■ ACTION ITEM: Filter the entries beneath this task, copying only the lines that hold the word "white".

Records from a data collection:
——————————
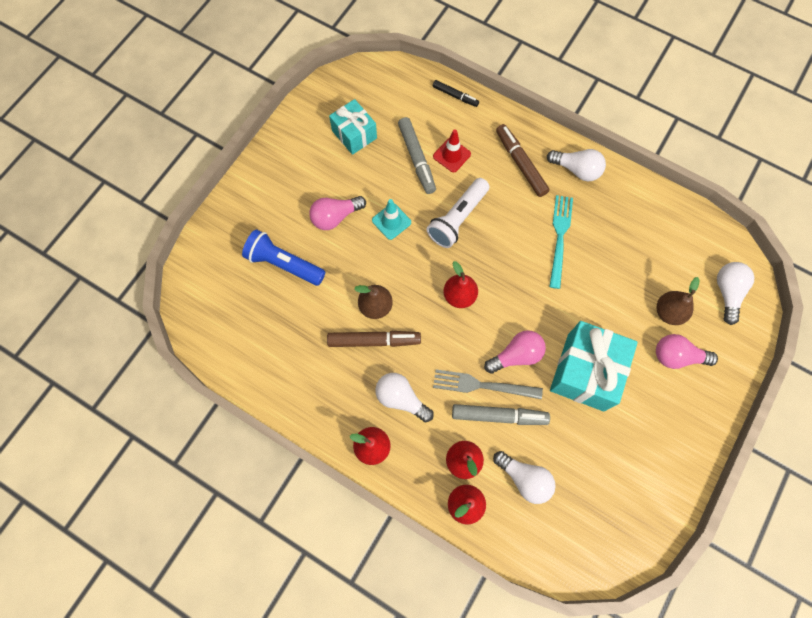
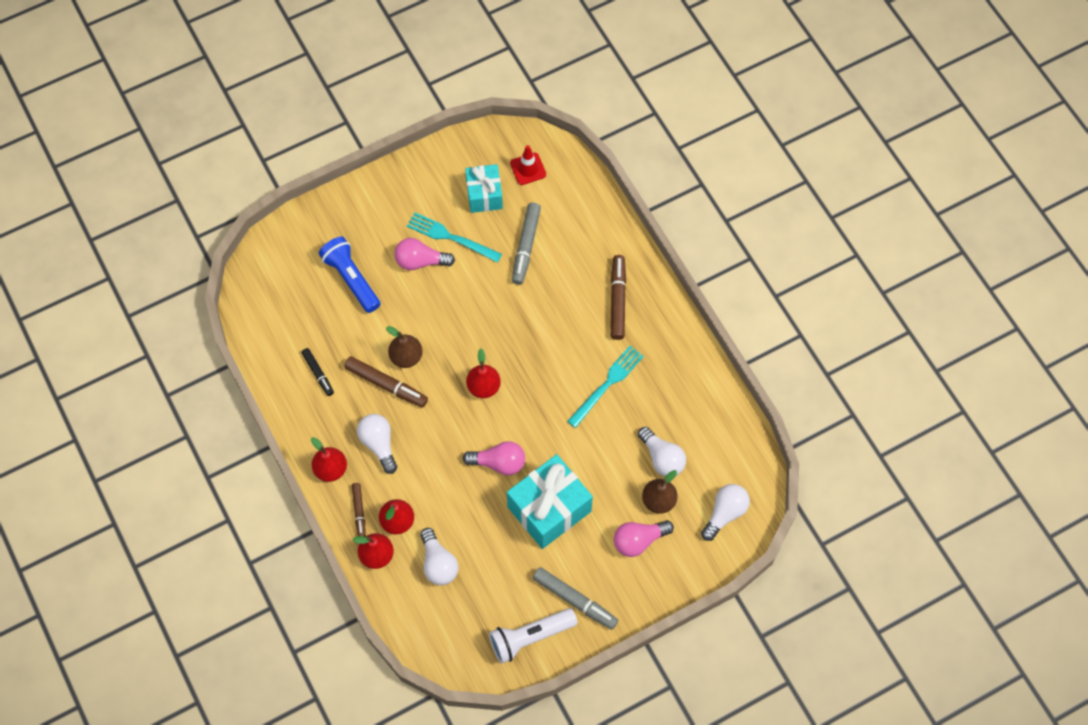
camera: 30 degrees right, 5 degrees down
(348, 183) = (450, 237): none -> turquoise fork
(391, 221) = (467, 291): turquoise traffic cone -> none
(423, 472) = (359, 512): none -> brown marker
(451, 155) = (560, 260): red traffic cone -> red traffic cone (528, 169)
(455, 96) = (600, 206): black marker -> black marker (318, 373)
(457, 219) = (527, 319): white flashlight -> white flashlight (530, 637)
(482, 385) = (453, 471): grey fork -> none
(499, 416) = (451, 503): grey marker -> grey marker (575, 600)
(577, 170) = (666, 333): white light bulb -> white light bulb (662, 458)
(677, 356) = (638, 540): pink light bulb -> pink light bulb turned 60 degrees counterclockwise

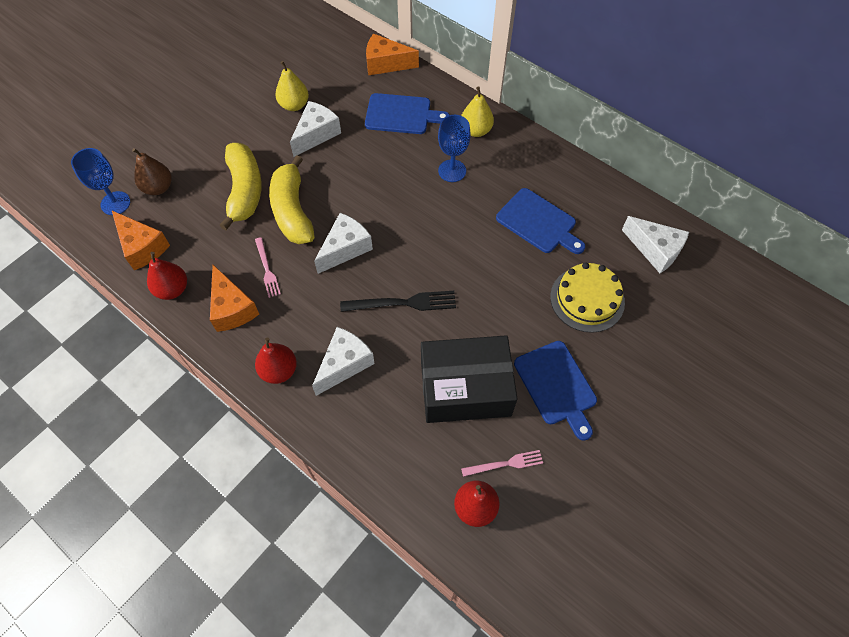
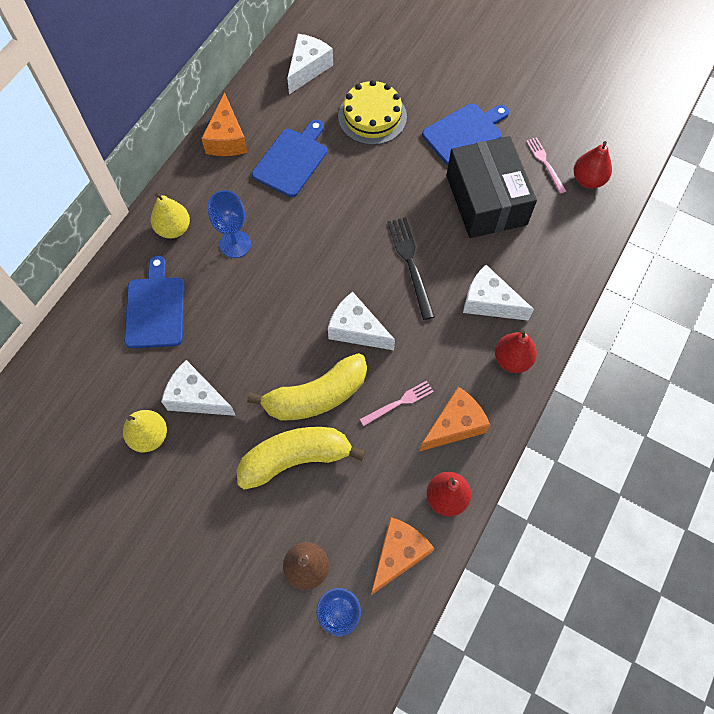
camera: 100 degrees left, 5 degrees up
(386, 64) = (68, 341): orange cheese -> orange cheese (227, 139)

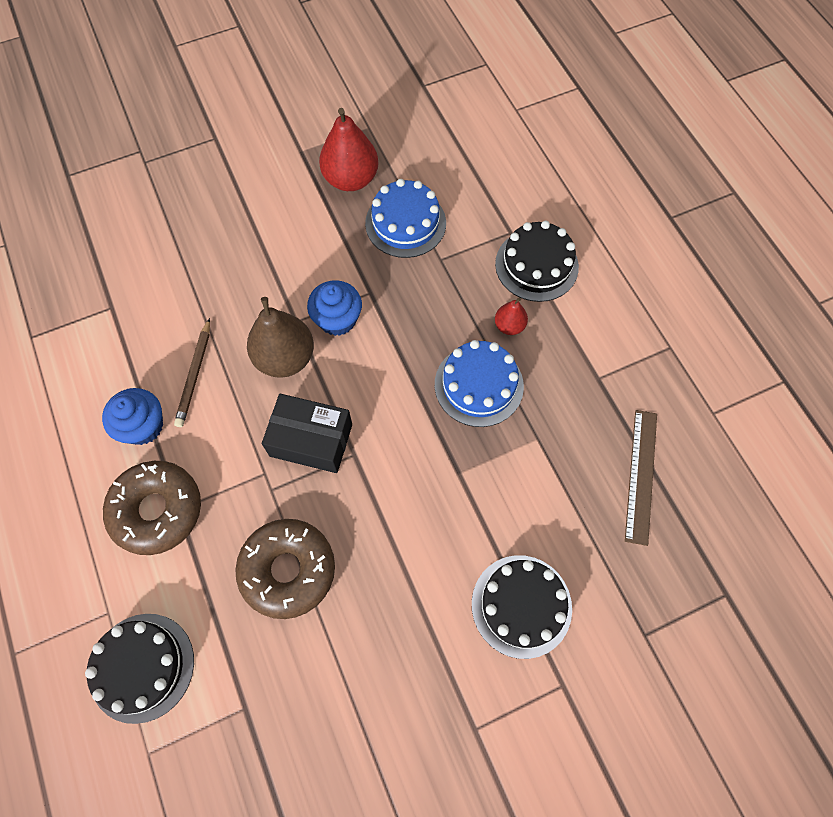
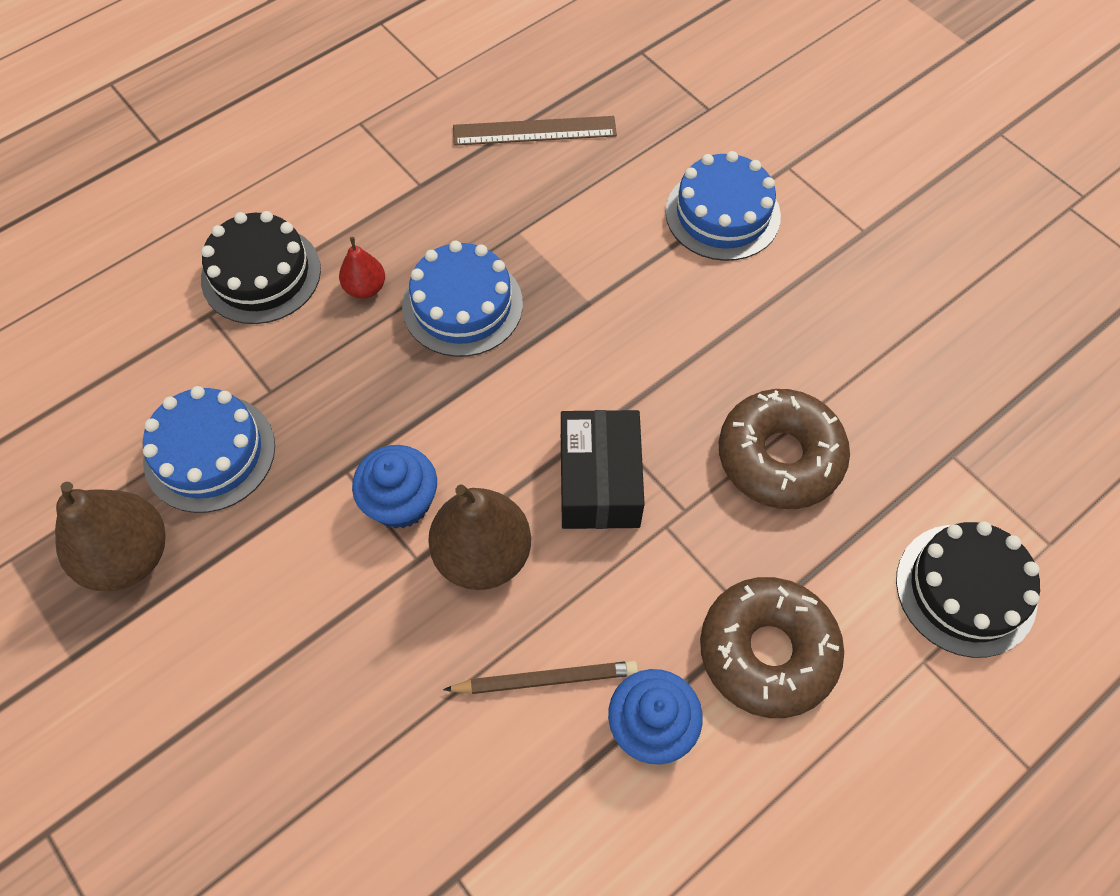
camera: 105 degrees left, 5 degrees down
(351, 179) = (128, 556): red pear -> brown pear
(521, 606) = (722, 214): black cake -> blue cake

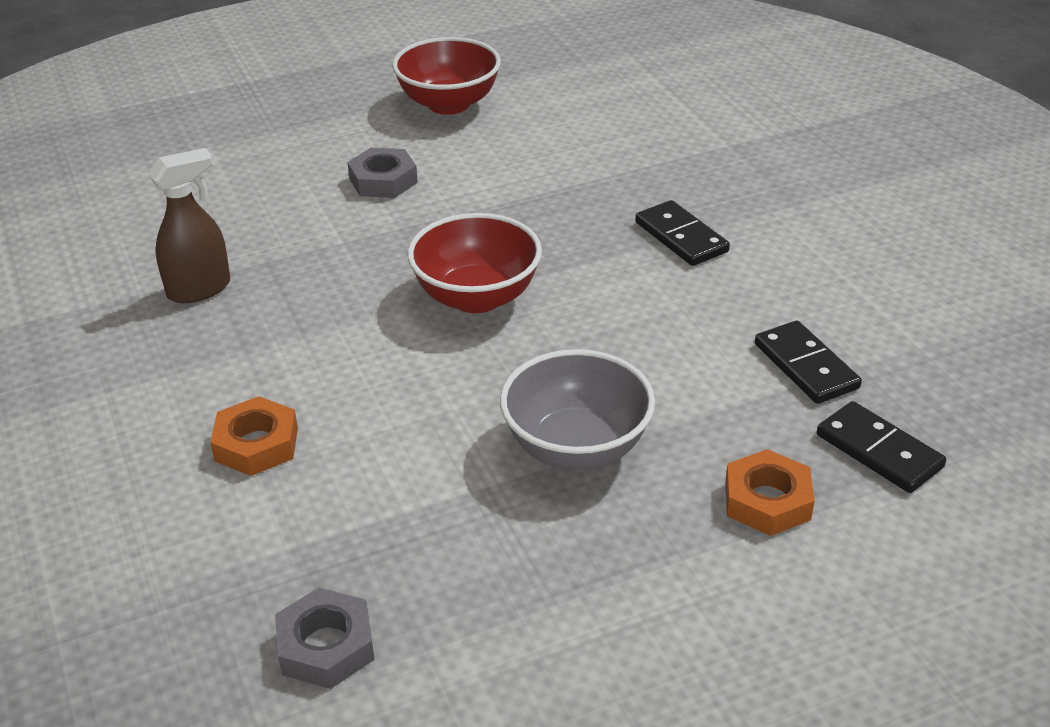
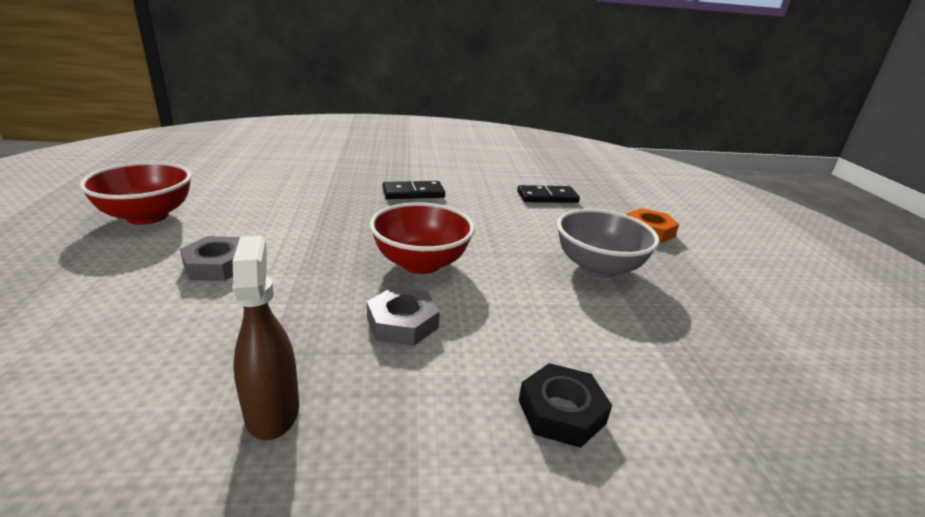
camera: 75 degrees left, 10 degrees down
(256, 444) = (561, 411): orange nut -> black nut
(326, 646) = (812, 414): grey nut -> grey nut (402, 323)
(879, 451) = (615, 201): black domino -> none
——————————
■ ANSWER SECTION:
(457, 219) = (527, 319): white flashlight -> white flashlight (530, 637)
(577, 170) = (666, 333): white light bulb -> white light bulb (662, 458)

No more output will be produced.